• TASK TO COMPLETE: From the entries below, retype only the lines from the one with "(226, 308) = (233, 233): turquoise" through the one with "(647, 304) = (360, 371): grey ball -> none", exactly as written.

• PROVIDED INFORMATION:

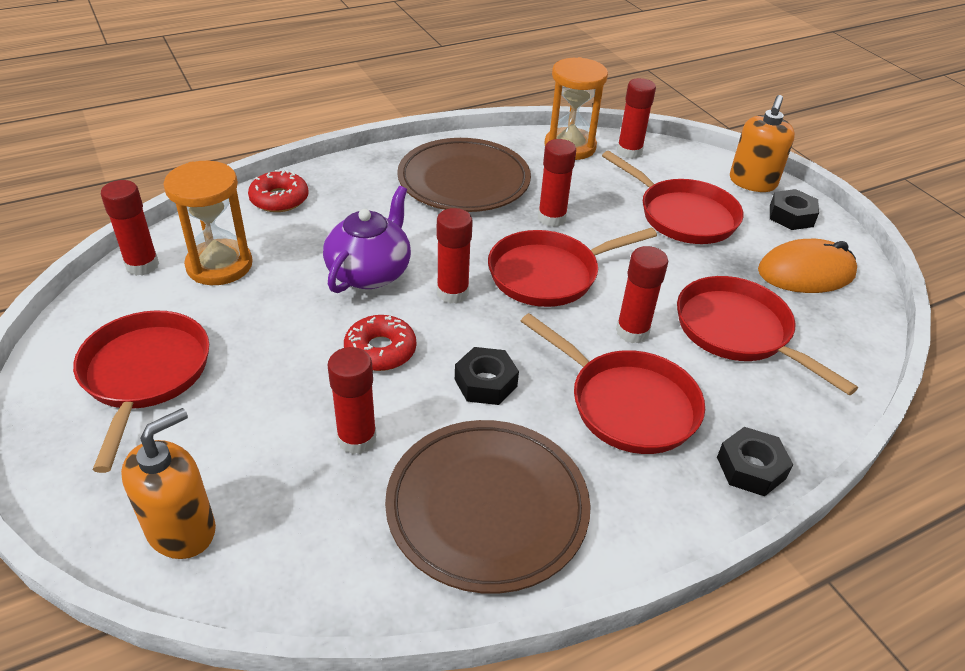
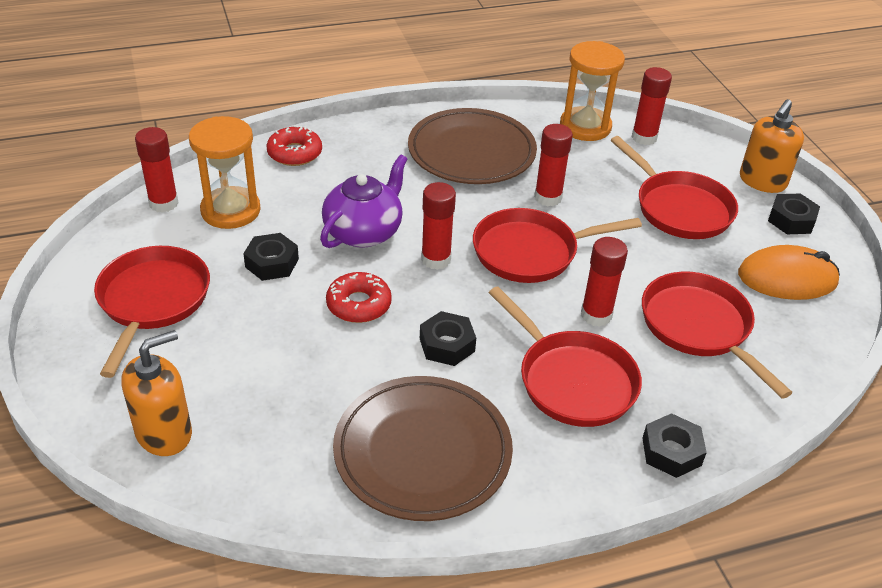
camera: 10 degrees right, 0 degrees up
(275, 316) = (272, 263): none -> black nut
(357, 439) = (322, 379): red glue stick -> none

...

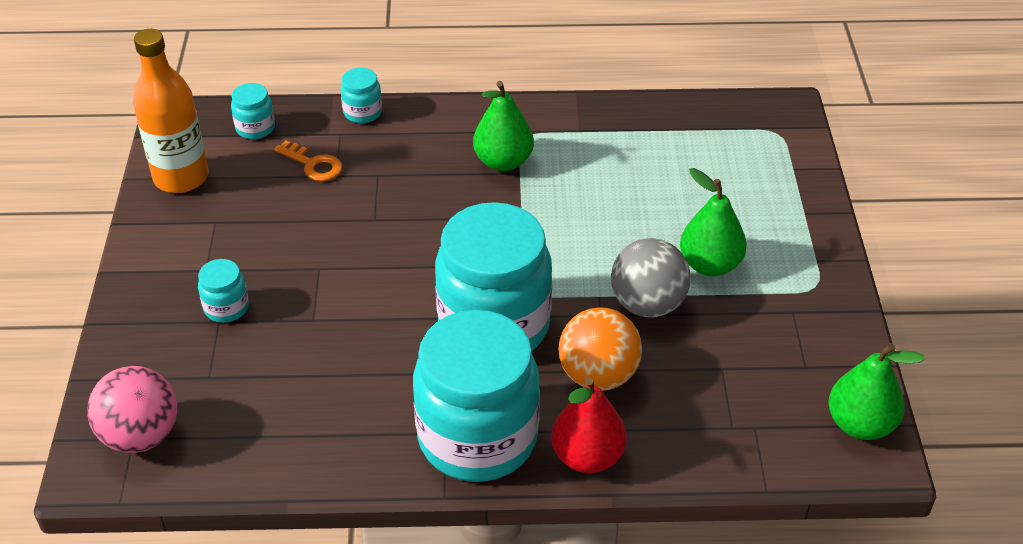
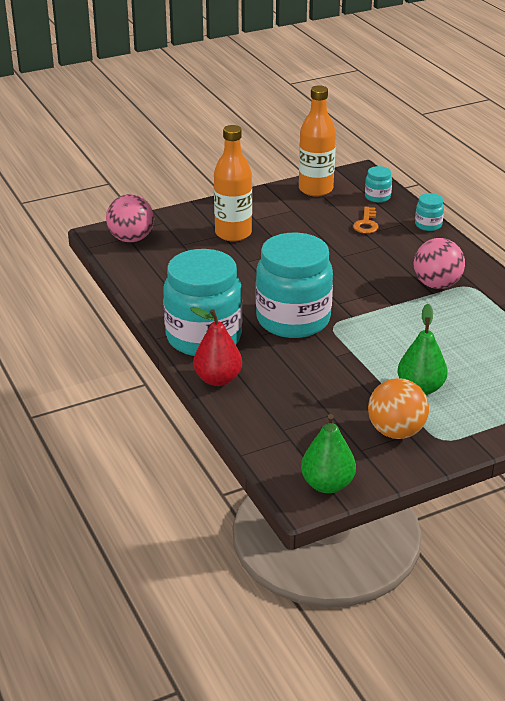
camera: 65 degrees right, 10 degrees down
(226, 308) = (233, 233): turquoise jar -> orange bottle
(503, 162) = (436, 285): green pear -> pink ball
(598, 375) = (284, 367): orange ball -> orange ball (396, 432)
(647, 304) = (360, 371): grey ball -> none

* * *

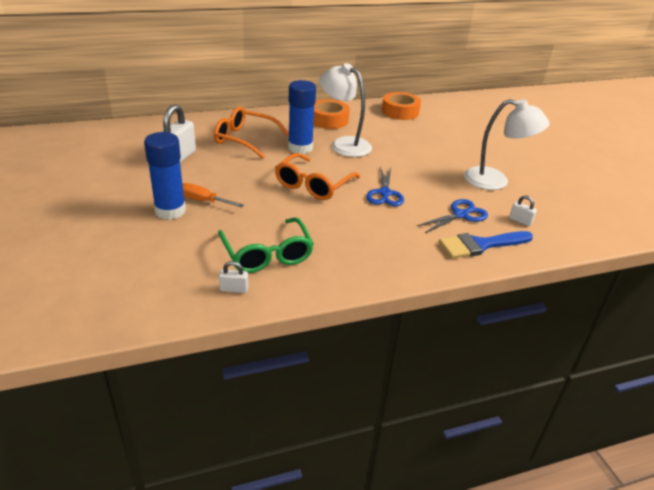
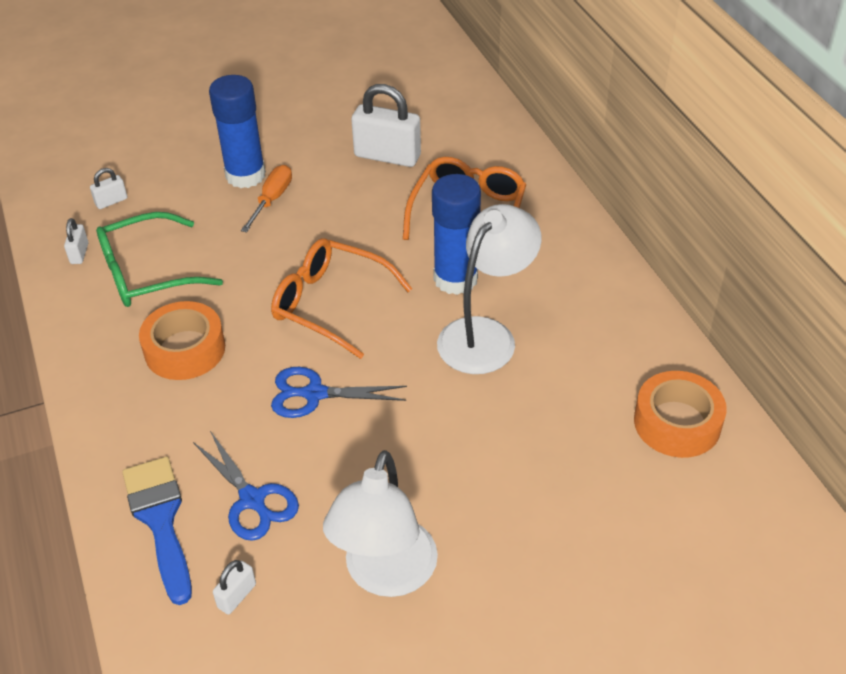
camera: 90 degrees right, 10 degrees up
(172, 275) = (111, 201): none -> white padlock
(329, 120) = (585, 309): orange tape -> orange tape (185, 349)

• THE ANSWER:
(226, 308) = (233, 233): turquoise jar -> orange bottle
(503, 162) = (436, 285): green pear -> pink ball
(598, 375) = (284, 367): orange ball -> orange ball (396, 432)
(647, 304) = (360, 371): grey ball -> none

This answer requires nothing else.